> **Exercise brief**
Please restate, exactly as they appear, only the lines from the one that contains "camera: 80 degrees left, 10 degrees up" to the final line of the entries, with no pictures.

========================================================================

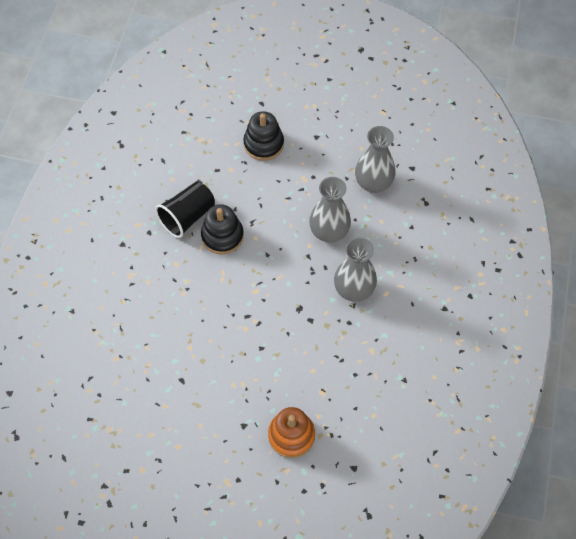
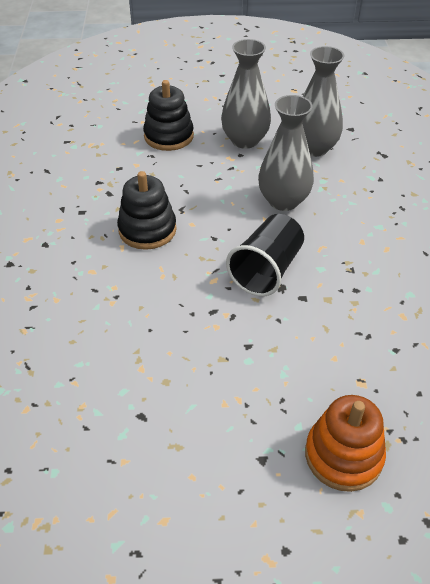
camera: 15 degrees left, 15 degrees down
black cup [155,182,215,238] -> black cup moved to [226,214,304,297]
grey vase [334,237,377,302] -> grey vase moved to [221,39,271,149]

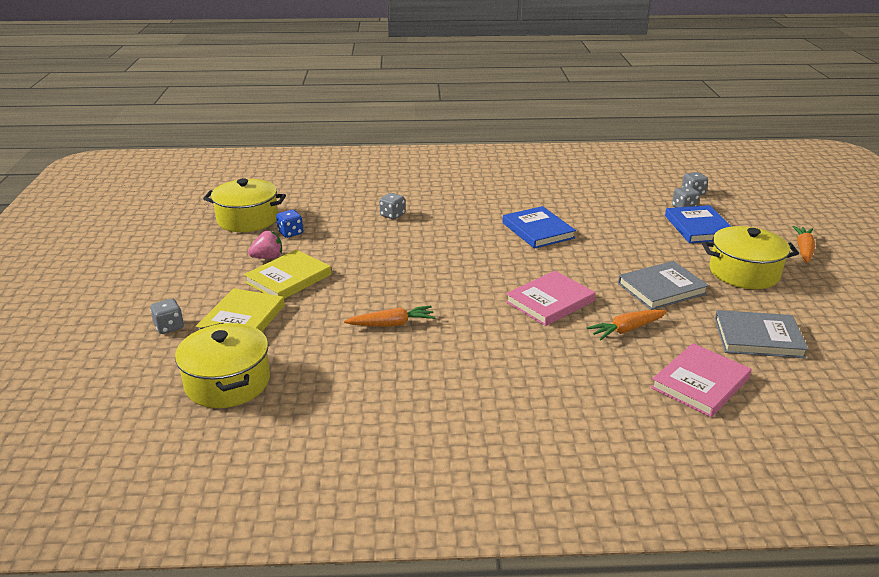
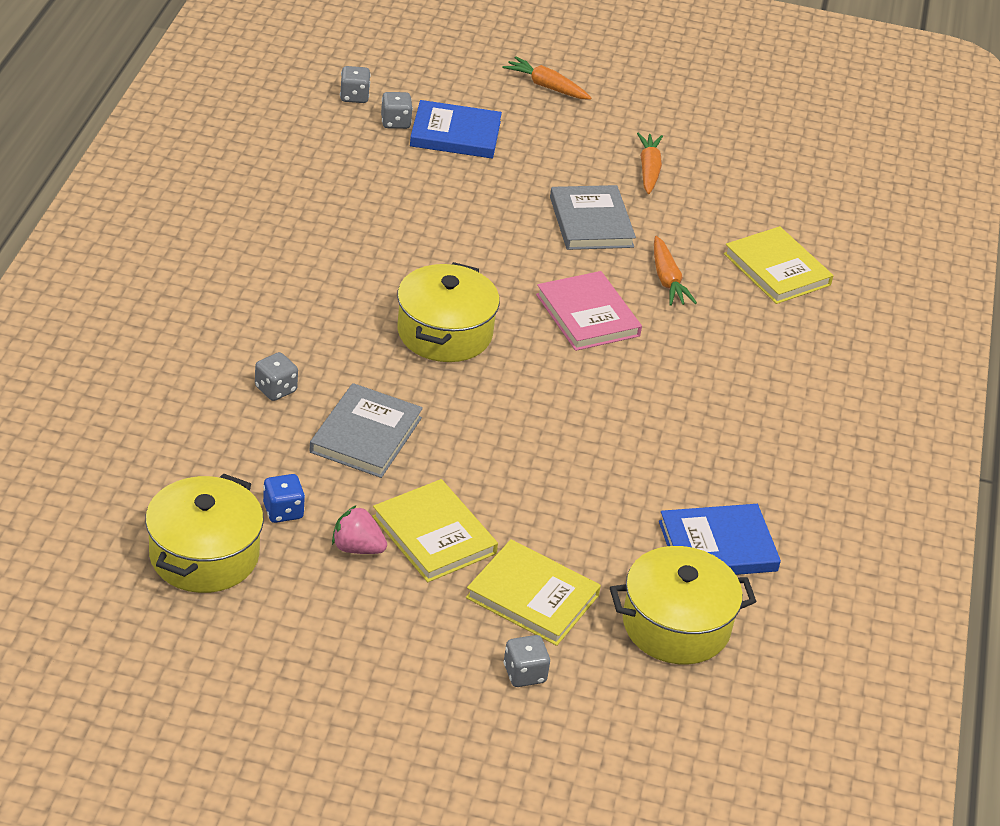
camera: 80 degrees left, 10 degrees up
pink strawberry [248,231,282,259] -> pink strawberry turned 60 degrees counterclockwise [332,505,387,554]
orange carrot [344,306,436,327] -> orange carrot moved to [637,132,663,194]
blue book [503,206,576,249] -> blue book moved to [659,504,781,575]
pink book [651,343,752,417] -> yellow book [724,226,833,304]
yellow pot [702,226,799,289] -> yellow pot moved to [397,262,500,362]
grey book [715,310,808,358] -> grey book moved to [309,383,423,478]

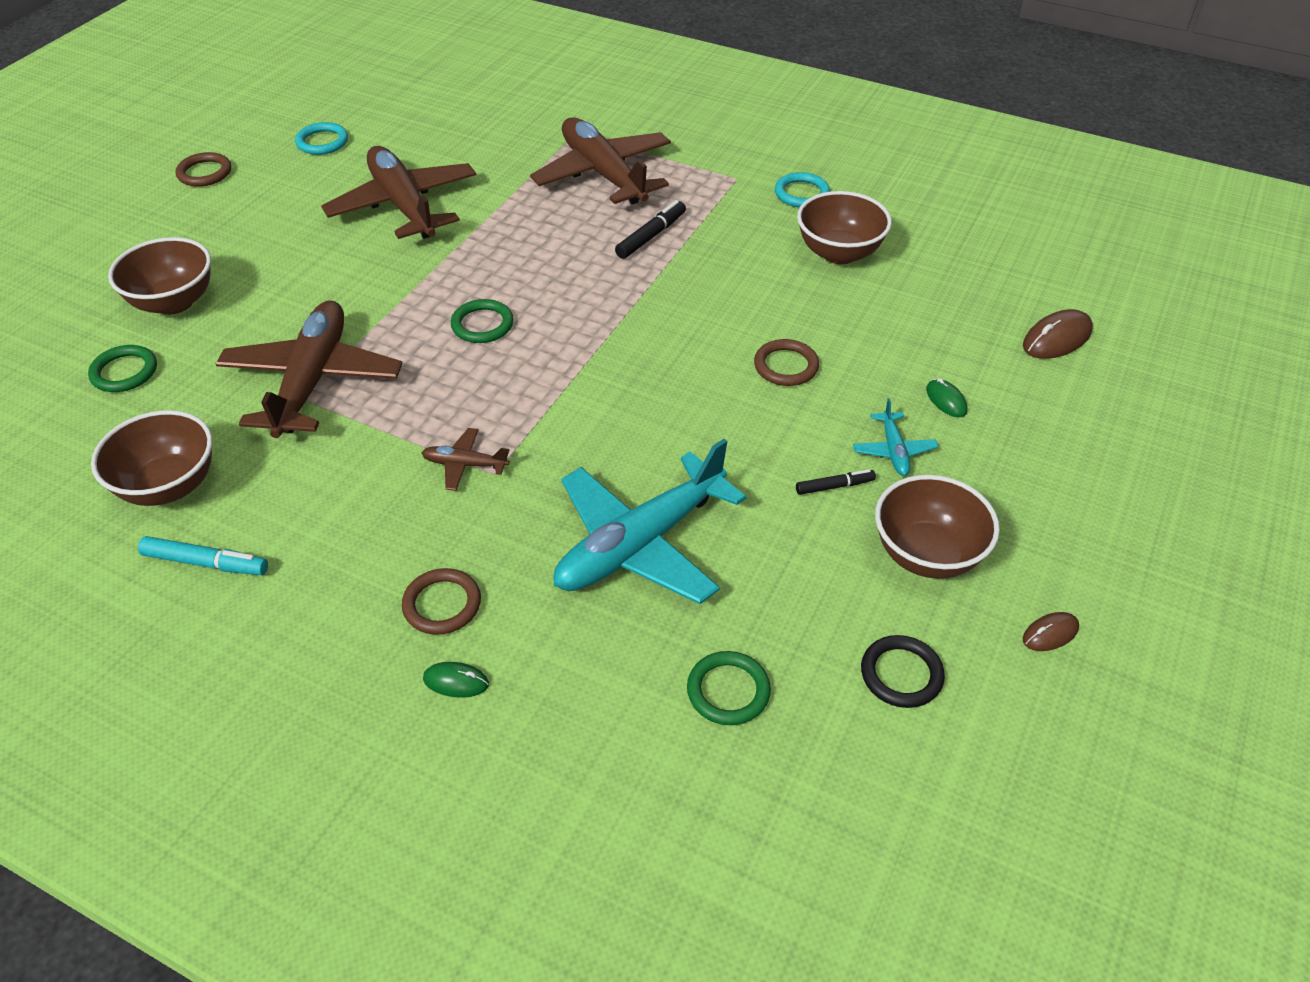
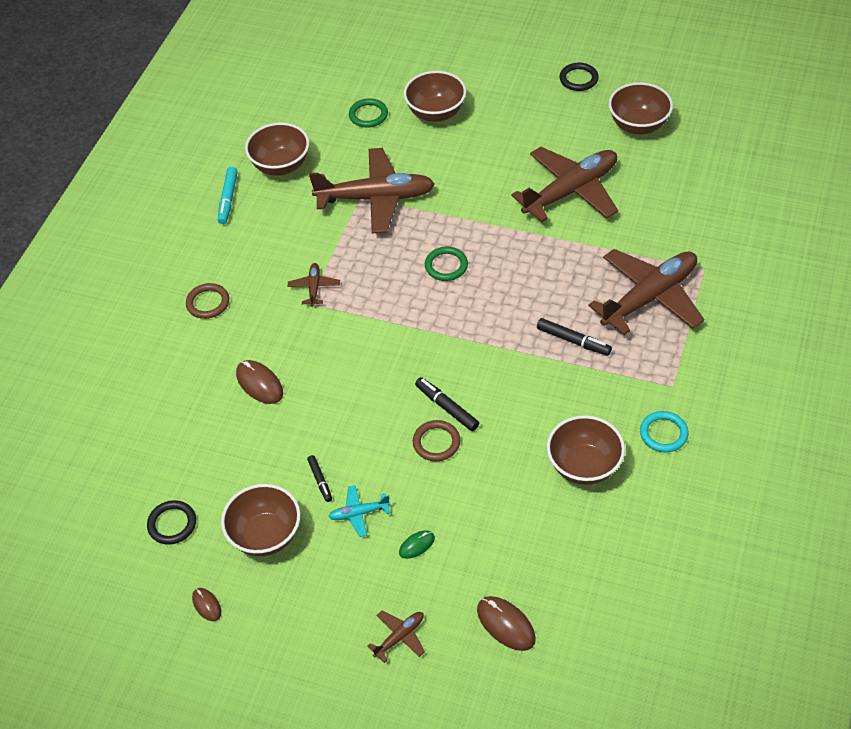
camera: 85 degrees right, 5 degrees up
brown ring [176,152,231,187] -> black ring [560,63,599,91]
turquoise ring [295,122,348,155] -> brown bowl [609,82,673,134]
green mouse [423,662,489,698] -> none
turquoise plane [554,439,746,604] -> brown mouse [236,360,283,404]
green ring [687,651,771,725] -> none
none -> brown plane [368,611,425,663]
none -> black marker [415,377,479,431]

========================================================================

> **Answer to the exercise**
camera: 80 degrees left, 10 degrees up
pink strawberry [248,231,282,259] -> pink strawberry turned 60 degrees counterclockwise [332,505,387,554]
orange carrot [344,306,436,327] -> orange carrot moved to [637,132,663,194]
blue book [503,206,576,249] -> blue book moved to [659,504,781,575]
pink book [651,343,752,417] -> yellow book [724,226,833,304]
yellow pot [702,226,799,289] -> yellow pot moved to [397,262,500,362]
grey book [715,310,808,358] -> grey book moved to [309,383,423,478]

camera: 85 degrees right, 5 degrees up
brown ring [176,152,231,187] -> black ring [560,63,599,91]
turquoise ring [295,122,348,155] -> brown bowl [609,82,673,134]
green mouse [423,662,489,698] -> none
turquoise plane [554,439,746,604] -> brown mouse [236,360,283,404]
green ring [687,651,771,725] -> none
none -> brown plane [368,611,425,663]
none -> black marker [415,377,479,431]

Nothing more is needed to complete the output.